Repeat the data in full. Every line must match.

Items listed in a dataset
______________________________

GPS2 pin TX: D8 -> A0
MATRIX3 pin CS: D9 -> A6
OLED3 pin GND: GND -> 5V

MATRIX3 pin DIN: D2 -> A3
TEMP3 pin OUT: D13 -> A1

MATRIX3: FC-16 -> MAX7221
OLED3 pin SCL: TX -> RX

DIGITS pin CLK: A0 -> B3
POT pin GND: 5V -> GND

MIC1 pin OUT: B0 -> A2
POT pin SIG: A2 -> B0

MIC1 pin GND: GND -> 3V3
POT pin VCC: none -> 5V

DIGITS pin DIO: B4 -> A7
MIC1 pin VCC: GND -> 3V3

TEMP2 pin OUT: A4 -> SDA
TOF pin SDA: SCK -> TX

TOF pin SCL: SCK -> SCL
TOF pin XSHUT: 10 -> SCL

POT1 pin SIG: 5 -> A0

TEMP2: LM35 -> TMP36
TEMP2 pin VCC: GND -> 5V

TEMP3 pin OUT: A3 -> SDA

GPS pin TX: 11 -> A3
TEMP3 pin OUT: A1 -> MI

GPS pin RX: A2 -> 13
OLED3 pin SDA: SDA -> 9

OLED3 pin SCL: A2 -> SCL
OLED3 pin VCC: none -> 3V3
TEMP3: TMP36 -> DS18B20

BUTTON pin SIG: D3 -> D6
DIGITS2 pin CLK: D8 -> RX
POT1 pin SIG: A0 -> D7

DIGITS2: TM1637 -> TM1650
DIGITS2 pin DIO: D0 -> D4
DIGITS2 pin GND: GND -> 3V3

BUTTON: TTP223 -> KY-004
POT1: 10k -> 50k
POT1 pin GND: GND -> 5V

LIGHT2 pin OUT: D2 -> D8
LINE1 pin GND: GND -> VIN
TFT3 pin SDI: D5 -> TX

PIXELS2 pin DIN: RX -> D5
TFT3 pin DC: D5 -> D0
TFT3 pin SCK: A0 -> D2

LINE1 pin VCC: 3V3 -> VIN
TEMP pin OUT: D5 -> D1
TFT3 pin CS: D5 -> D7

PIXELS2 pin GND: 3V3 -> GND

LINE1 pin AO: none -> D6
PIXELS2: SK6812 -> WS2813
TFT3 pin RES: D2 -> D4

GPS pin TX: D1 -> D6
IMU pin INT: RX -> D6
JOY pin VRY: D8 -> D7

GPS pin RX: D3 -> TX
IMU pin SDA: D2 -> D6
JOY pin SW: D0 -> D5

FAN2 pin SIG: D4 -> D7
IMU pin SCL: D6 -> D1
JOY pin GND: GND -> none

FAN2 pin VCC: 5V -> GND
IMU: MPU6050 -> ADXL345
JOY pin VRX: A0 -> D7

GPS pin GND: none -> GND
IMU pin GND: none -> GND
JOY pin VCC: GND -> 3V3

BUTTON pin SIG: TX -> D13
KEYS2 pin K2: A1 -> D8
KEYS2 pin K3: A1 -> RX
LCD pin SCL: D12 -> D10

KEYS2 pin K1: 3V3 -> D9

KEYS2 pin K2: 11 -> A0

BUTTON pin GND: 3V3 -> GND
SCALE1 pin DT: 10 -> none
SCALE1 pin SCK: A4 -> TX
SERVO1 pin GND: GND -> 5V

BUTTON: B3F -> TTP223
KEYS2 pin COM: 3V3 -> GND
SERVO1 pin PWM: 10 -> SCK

______________________________

ANSWER SPACE:
GPS2 pin TX: D8 -> A0
MATRIX3 pin CS: D9 -> A6
OLED3 pin GND: GND -> 5V

MATRIX3 pin DIN: D2 -> A3
TEMP3 pin OUT: D13 -> A1

MATRIX3: FC-16 -> MAX7221
OLED3 pin SCL: TX -> RX

DIGITS pin CLK: A0 -> B3
POT pin GND: 5V -> GND

MIC1 pin OUT: B0 -> A2
POT pin SIG: A2 -> B0

MIC1 pin GND: GND -> 3V3
POT pin VCC: none -> 5V

DIGITS pin DIO: B4 -> A7
MIC1 pin VCC: GND -> 3V3

TEMP2 pin OUT: A4 -> SDA
TOF pin SDA: SCK -> TX

TOF pin SCL: SCK -> SCL
TOF pin XSHUT: 10 -> SCL

POT1 pin SIG: 5 -> A0

TEMP2: LM35 -> TMP36
TEMP2 pin VCC: GND -> 5V

TEMP3 pin OUT: A3 -> SDA

GPS pin TX: 11 -> A3
TEMP3 pin OUT: A1 -> MI

GPS pin RX: A2 -> 13
OLED3 pin SDA: SDA -> 9

OLED3 pin SCL: A2 -> SCL
OLED3 pin VCC: none -> 3V3
TEMP3: TMP36 -> DS18B20

BUTTON pin SIG: D3 -> D6
DIGITS2 pin CLK: D8 -> RX
POT1 pin SIG: A0 -> D7

DIGITS2: TM1637 -> TM1650
DIGITS2 pin DIO: D0 -> D4
DIGITS2 pin GND: GND -> 3V3

BUTTON: TTP223 -> KY-004
POT1: 10k -> 50k
POT1 pin GND: GND -> 5V

LIGHT2 pin OUT: D2 -> D8
LINE1 pin GND: GND -> VIN
TFT3 pin SDI: D5 -> TX

PIXELS2 pin DIN: RX -> D5
TFT3 pin DC: D5 -> D0
TFT3 pin SCK: A0 -> D2

LINE1 pin VCC: 3V3 -> VIN
TEMP pin OUT: D5 -> D1
TFT3 pin CS: D5 -> D7

PIXELS2 pin GND: 3V3 -> GND

LINE1 pin AO: none -> D6
PIXELS2: SK6812 -> WS2813
TFT3 pin RES: D2 -> D4

GPS pin TX: D1 -> D6
IMU pin INT: RX -> D6
JOY pin VRY: D8 -> D7

GPS pin RX: D3 -> TX
IMU pin SDA: D2 -> D6
JOY pin SW: D0 -> D5

FAN2 pin SIG: D4 -> D7
IMU pin SCL: D6 -> D1
JOY pin GND: GND -> none

FAN2 pin VCC: 5V -> GND
IMU: MPU6050 -> ADXL345
JOY pin VRX: A0 -> D7

GPS pin GND: none -> GND
IMU pin GND: none -> GND
JOY pin VCC: GND -> 3V3

BUTTON pin SIG: TX -> D13
KEYS2 pin K2: A1 -> D8
KEYS2 pin K3: A1 -> RX
LCD pin SCL: D12 -> D10

KEYS2 pin K1: 3V3 -> D9

KEYS2 pin K2: 11 -> A0

BUTTON pin GND: 3V3 -> GND
SCALE1 pin DT: 10 -> none
SCALE1 pin SCK: A4 -> TX
SERVO1 pin GND: GND -> 5V

BUTTON: B3F -> TTP223
KEYS2 pin COM: 3V3 -> GND
SERVO1 pin PWM: 10 -> SCK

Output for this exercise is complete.